begin Provided entries

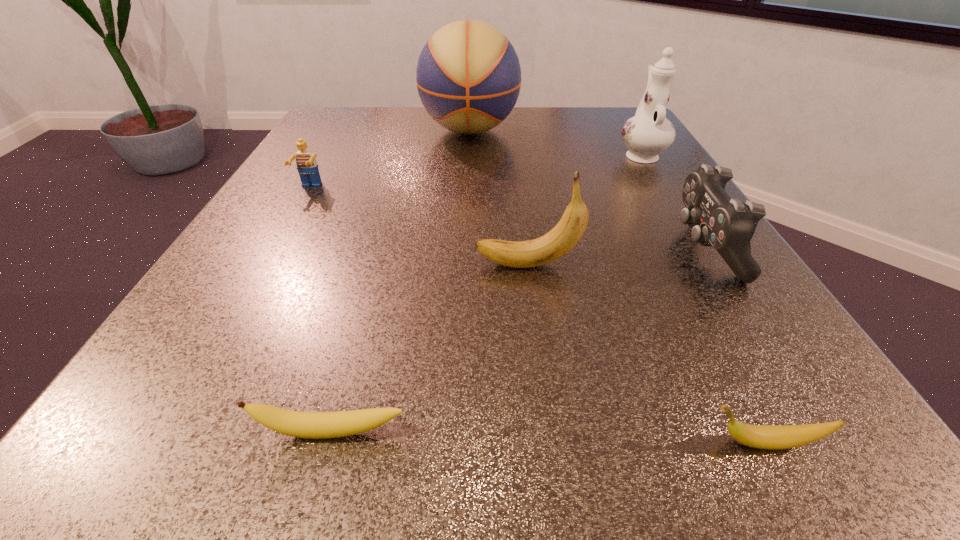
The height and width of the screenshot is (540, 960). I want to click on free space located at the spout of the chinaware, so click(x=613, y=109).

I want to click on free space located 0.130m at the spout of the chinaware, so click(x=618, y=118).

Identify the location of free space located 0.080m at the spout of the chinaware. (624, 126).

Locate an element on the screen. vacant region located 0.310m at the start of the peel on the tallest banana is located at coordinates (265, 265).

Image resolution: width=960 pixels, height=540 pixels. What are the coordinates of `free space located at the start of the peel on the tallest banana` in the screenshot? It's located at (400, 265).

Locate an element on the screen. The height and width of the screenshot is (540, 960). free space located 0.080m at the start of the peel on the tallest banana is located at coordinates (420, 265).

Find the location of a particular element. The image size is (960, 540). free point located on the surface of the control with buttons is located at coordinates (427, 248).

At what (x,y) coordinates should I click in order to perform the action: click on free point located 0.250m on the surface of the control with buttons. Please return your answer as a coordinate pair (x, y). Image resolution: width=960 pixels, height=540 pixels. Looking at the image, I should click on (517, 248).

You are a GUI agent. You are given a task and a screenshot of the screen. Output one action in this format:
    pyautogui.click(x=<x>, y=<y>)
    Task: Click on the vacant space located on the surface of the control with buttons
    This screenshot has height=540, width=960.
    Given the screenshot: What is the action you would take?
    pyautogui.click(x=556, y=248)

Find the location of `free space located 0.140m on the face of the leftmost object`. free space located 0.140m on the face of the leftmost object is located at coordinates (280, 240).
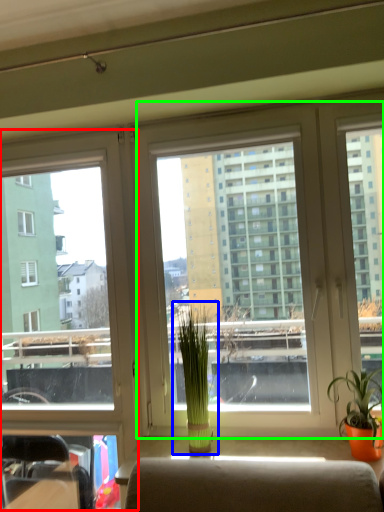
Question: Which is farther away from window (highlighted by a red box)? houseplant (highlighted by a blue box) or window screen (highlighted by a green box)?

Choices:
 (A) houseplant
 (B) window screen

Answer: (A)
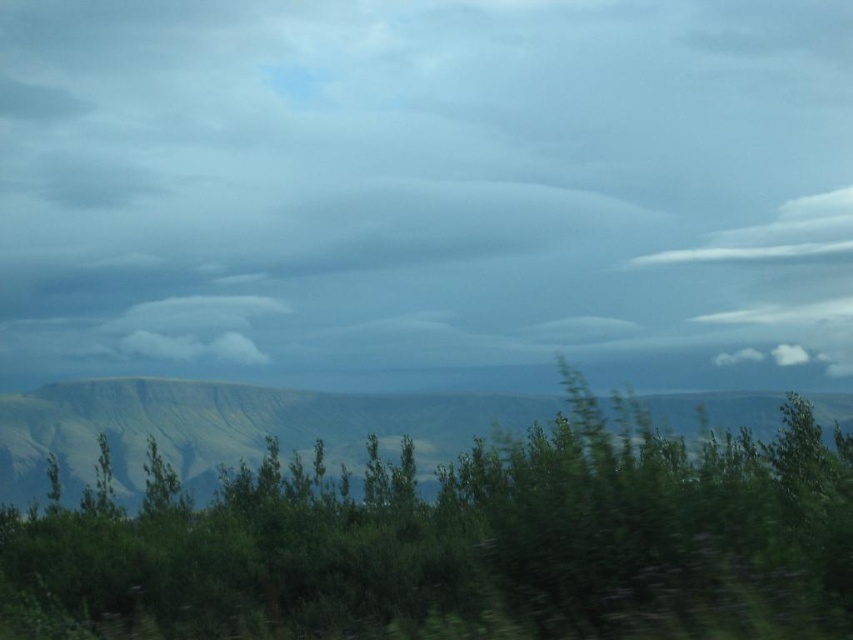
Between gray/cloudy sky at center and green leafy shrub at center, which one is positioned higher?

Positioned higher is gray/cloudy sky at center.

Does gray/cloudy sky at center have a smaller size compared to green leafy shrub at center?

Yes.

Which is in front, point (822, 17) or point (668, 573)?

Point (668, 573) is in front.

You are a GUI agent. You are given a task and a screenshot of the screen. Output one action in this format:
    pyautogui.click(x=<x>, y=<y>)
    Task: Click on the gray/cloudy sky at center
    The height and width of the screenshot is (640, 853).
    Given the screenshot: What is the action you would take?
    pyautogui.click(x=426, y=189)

end Provided entries

[Task requirements] Put each line of the records above into a Markdown table with the columns Row and Line, numbering the rows and skipping blank lines. Leave out the pictures.

[Solution]
| Row | Line |
|---|---|
| 1 | The height and width of the screenshot is (540, 960). I want to click on free space located at the spout of the chinaware, so click(x=613, y=109). |
| 2 | I want to click on free space located 0.130m at the spout of the chinaware, so click(x=618, y=118). |
| 3 | Identify the location of free space located 0.080m at the spout of the chinaware. (624, 126). |
| 4 | Locate an element on the screen. vacant region located 0.310m at the start of the peel on the tallest banana is located at coordinates (265, 265). |
| 5 | Image resolution: width=960 pixels, height=540 pixels. What are the coordinates of `free space located at the start of the peel on the tallest banana` in the screenshot? It's located at (400, 265). |
| 6 | Locate an element on the screen. The height and width of the screenshot is (540, 960). free space located 0.080m at the start of the peel on the tallest banana is located at coordinates (420, 265). |
| 7 | Find the location of a particular element. The image size is (960, 540). free point located on the surface of the control with buttons is located at coordinates (427, 248). |
| 8 | At what (x,y) coordinates should I click in order to perform the action: click on free point located 0.250m on the surface of the control with buttons. Please return your answer as a coordinate pair (x, y). Image resolution: width=960 pixels, height=540 pixels. Looking at the image, I should click on (517, 248). |
| 9 | You are a GUI agent. You are given a task and a screenshot of the screen. Output one action in this format: |
| 10 |     pyautogui.click(x=<x>, y=<y>) |
| 11 |     Task: Click on the vacant space located on the surface of the control with buttons |
| 12 |     This screenshot has height=540, width=960. |
| 13 |     Given the screenshot: What is the action you would take? |
| 14 |     pyautogui.click(x=556, y=248) |
| 15 | Find the location of `free space located 0.140m on the face of the leftmost object`. free space located 0.140m on the face of the leftmost object is located at coordinates (280, 240). |
| 16 | Question: Which is farther away from window (highlighted by a red box)? houseplant (highlighted by a blue box) or window screen (highlighted by a green box)? |
| 17 | Choices: |
| 18 |  (A) houseplant |
| 19 |  (B) window screen |
| 20 | Answer: (A) |
| 21 | Between gray/cloudy sky at center and green leafy shrub at center, which one is positioned higher? |
| 22 | Positioned higher is gray/cloudy sky at center. |
| 23 | Does gray/cloudy sky at center have a smaller size compared to green leafy shrub at center? |
| 24 | Yes. |
| 25 | Which is in front, point (822, 17) or point (668, 573)? |
| 26 | Point (668, 573) is in front. |
| 27 | You are a GUI agent. You are given a task and a screenshot of the screen. Output one action in this format: |
| 28 |     pyautogui.click(x=<x>, y=<y>) |
| 29 |     Task: Click on the gray/cloudy sky at center |
| 30 |     The height and width of the screenshot is (640, 853). |
| 31 |     Given the screenshot: What is the action you would take? |
| 32 |     pyautogui.click(x=426, y=189) |